DATA:
-=-=-=-=-

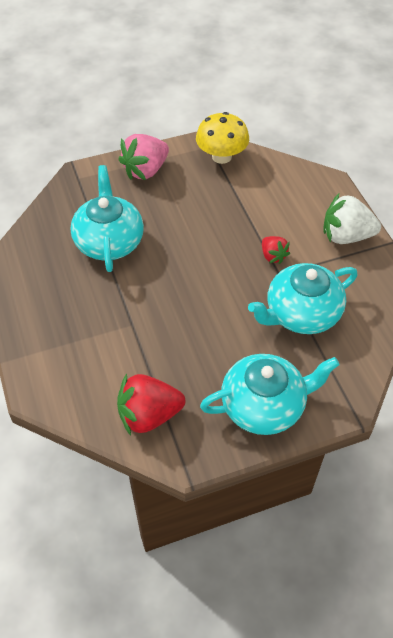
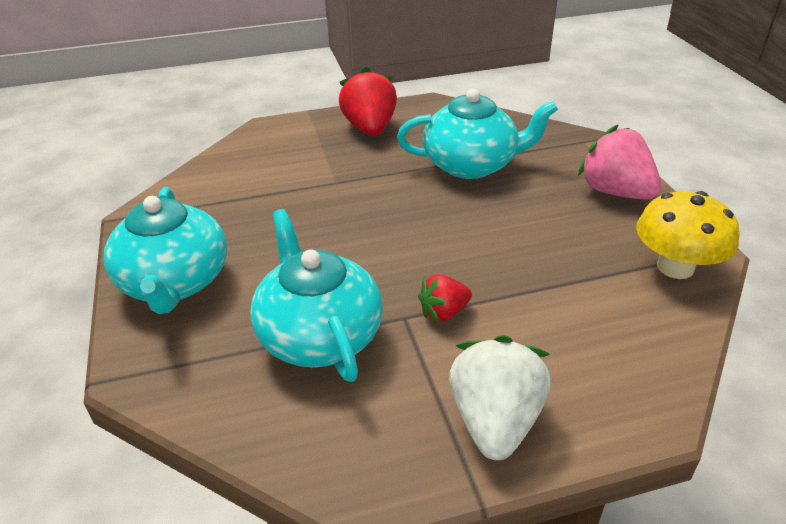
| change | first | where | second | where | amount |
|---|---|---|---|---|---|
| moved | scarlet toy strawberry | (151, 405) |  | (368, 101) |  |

-=-=-=-=-

BRIEF:
Every line above should be duplicated exactly; the pictures are to be left out.

ANSWER BELOW:
| change | first | where | second | where | amount |
|---|---|---|---|---|---|
| moved | scarlet toy strawberry | (151, 405) |  | (368, 101) |  |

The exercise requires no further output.